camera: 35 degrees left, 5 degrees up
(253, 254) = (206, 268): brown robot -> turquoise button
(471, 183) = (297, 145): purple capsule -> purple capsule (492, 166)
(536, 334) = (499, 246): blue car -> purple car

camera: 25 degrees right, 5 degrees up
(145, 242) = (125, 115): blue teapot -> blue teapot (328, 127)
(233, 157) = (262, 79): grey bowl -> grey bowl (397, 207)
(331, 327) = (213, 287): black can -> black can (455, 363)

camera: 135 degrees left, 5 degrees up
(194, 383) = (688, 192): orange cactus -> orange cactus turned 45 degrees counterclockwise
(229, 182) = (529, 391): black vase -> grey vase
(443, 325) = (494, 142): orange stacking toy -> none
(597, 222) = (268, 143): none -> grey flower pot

* * * * *

** What the task requires **
Each entry above needs to be duplicated exactly.

** Response area **
camera: 35 degrees left, 5 degrees up
(253, 254) = (206, 268): brown robot -> turquoise button
(471, 183) = (297, 145): purple capsule -> purple capsule (492, 166)
(536, 334) = (499, 246): blue car -> purple car

camera: 25 degrees right, 5 degrees up
(145, 242) = (125, 115): blue teapot -> blue teapot (328, 127)
(233, 157) = (262, 79): grey bowl -> grey bowl (397, 207)
(331, 327) = (213, 287): black can -> black can (455, 363)

camera: 135 degrees left, 5 degrees up
(194, 383) = (688, 192): orange cactus -> orange cactus turned 45 degrees counterclockwise
(229, 182) = (529, 391): black vase -> grey vase
(443, 325) = (494, 142): orange stacking toy -> none
(597, 222) = (268, 143): none -> grey flower pot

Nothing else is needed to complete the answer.